*YOUR TASK*: Take the lines below between the one holding "R5: 2.2k (VB, VC) -> 2.2k (VC, VS)" and the one holding "R206: 47k (SCL, VA) -> 47k (GND, SCL)", inclusive, and copy them exactly. Add nothing.

*GIVEN RECORDS*:
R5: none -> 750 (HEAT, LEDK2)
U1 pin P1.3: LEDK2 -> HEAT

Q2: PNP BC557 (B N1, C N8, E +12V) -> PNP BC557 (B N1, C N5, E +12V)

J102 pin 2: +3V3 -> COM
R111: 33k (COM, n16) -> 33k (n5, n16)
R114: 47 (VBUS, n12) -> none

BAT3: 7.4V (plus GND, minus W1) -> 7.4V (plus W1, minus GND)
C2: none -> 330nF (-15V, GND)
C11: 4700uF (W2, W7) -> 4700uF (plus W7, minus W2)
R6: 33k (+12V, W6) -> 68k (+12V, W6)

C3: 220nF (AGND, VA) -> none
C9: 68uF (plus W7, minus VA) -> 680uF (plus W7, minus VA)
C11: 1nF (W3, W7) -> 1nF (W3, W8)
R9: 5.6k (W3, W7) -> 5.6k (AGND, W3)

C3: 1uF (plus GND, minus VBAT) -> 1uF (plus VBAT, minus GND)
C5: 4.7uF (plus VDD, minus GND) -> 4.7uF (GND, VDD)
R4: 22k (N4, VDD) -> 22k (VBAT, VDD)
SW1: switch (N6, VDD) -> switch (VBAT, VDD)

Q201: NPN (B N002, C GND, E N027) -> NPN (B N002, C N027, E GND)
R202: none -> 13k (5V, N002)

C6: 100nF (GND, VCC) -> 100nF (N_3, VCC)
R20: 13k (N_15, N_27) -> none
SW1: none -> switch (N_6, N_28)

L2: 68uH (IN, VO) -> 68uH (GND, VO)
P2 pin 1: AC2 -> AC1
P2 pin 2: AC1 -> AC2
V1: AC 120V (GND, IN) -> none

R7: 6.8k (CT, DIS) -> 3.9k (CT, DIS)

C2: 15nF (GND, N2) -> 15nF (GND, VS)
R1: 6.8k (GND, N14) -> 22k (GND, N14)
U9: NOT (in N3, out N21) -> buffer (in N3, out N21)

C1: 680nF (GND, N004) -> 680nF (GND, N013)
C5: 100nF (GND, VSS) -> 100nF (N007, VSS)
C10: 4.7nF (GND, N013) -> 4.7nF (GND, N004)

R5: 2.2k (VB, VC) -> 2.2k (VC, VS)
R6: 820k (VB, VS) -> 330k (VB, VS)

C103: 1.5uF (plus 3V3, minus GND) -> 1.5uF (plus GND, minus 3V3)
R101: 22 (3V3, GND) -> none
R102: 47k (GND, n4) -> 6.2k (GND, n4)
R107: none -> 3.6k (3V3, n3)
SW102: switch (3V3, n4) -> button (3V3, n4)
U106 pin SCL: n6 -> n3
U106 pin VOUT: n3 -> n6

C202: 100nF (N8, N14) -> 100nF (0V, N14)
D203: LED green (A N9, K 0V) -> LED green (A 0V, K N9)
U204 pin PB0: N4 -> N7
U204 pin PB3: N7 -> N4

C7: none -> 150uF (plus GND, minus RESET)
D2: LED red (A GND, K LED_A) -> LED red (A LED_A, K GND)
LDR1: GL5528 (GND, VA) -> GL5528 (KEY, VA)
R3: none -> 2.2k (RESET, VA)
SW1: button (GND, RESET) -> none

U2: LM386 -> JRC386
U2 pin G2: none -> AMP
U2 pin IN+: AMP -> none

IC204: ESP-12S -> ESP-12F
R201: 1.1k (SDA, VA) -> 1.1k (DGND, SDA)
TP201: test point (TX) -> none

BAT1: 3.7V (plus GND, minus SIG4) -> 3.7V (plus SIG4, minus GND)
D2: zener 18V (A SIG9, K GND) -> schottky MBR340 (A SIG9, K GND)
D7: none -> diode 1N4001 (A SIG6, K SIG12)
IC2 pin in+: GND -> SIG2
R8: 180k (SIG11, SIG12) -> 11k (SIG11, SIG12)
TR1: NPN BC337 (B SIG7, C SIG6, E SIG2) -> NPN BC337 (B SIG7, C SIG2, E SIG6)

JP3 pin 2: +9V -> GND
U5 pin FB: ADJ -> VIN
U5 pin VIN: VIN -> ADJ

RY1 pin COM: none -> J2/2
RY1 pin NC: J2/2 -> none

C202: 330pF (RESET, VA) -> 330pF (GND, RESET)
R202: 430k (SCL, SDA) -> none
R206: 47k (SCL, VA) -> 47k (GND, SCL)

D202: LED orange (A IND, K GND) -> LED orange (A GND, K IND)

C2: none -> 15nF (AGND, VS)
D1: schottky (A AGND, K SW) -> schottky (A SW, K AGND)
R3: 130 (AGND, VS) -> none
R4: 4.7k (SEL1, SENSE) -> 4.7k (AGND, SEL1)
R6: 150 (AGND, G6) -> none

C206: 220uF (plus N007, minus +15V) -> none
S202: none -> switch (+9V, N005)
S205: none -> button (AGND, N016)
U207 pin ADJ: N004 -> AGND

*WRITTEN SOLUTION*:
R5: 2.2k (VB, VC) -> 2.2k (VC, VS)
R6: 820k (VB, VS) -> 330k (VB, VS)

C103: 1.5uF (plus 3V3, minus GND) -> 1.5uF (plus GND, minus 3V3)
R101: 22 (3V3, GND) -> none
R102: 47k (GND, n4) -> 6.2k (GND, n4)
R107: none -> 3.6k (3V3, n3)
SW102: switch (3V3, n4) -> button (3V3, n4)
U106 pin SCL: n6 -> n3
U106 pin VOUT: n3 -> n6

C202: 100nF (N8, N14) -> 100nF (0V, N14)
D203: LED green (A N9, K 0V) -> LED green (A 0V, K N9)
U204 pin PB0: N4 -> N7
U204 pin PB3: N7 -> N4

C7: none -> 150uF (plus GND, minus RESET)
D2: LED red (A GND, K LED_A) -> LED red (A LED_A, K GND)
LDR1: GL5528 (GND, VA) -> GL5528 (KEY, VA)
R3: none -> 2.2k (RESET, VA)
SW1: button (GND, RESET) -> none

U2: LM386 -> JRC386
U2 pin G2: none -> AMP
U2 pin IN+: AMP -> none

IC204: ESP-12S -> ESP-12F
R201: 1.1k (SDA, VA) -> 1.1k (DGND, SDA)
TP201: test point (TX) -> none

BAT1: 3.7V (plus GND, minus SIG4) -> 3.7V (plus SIG4, minus GND)
D2: zener 18V (A SIG9, K GND) -> schottky MBR340 (A SIG9, K GND)
D7: none -> diode 1N4001 (A SIG6, K SIG12)
IC2 pin in+: GND -> SIG2
R8: 180k (SIG11, SIG12) -> 11k (SIG11, SIG12)
TR1: NPN BC337 (B SIG7, C SIG6, E SIG2) -> NPN BC337 (B SIG7, C SIG2, E SIG6)

JP3 pin 2: +9V -> GND
U5 pin FB: ADJ -> VIN
U5 pin VIN: VIN -> ADJ

RY1 pin COM: none -> J2/2
RY1 pin NC: J2/2 -> none

C202: 330pF (RESET, VA) -> 330pF (GND, RESET)
R202: 430k (SCL, SDA) -> none
R206: 47k (SCL, VA) -> 47k (GND, SCL)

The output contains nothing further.